Data for this task Block Start

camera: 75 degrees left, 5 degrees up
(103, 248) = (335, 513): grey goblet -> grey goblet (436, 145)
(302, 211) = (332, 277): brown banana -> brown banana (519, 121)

Data for this task Block End
Data for this task Block Start

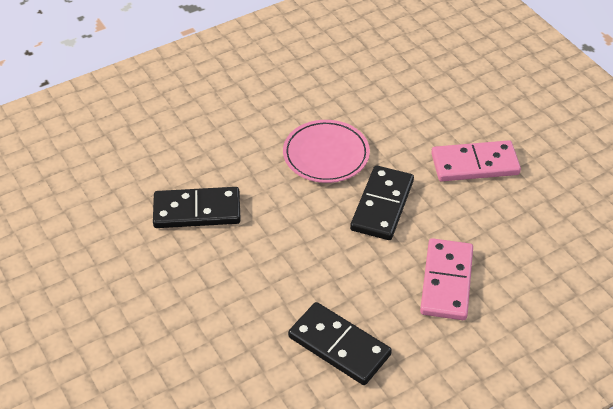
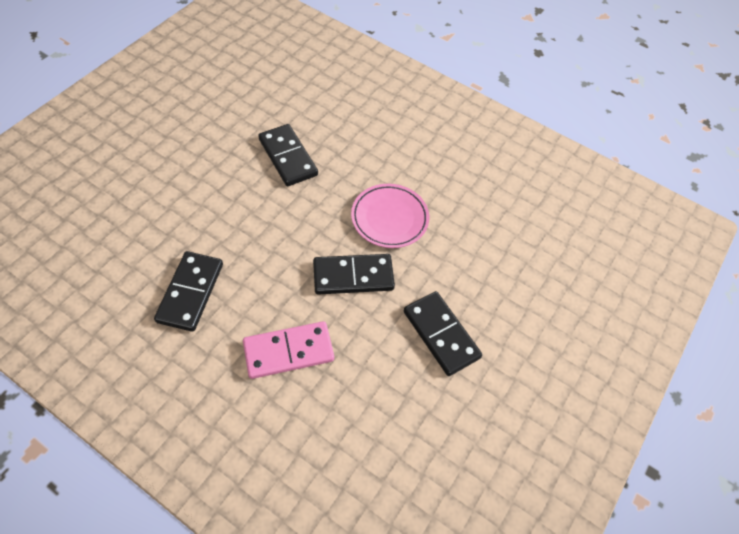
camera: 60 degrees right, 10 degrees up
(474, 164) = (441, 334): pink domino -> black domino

Data for this task Block End

[Task objective]: Which lines in the records above contain the word "camera"? Return each of them.

[Reply to the exercise]:
camera: 75 degrees left, 5 degrees up
camera: 60 degrees right, 10 degrees up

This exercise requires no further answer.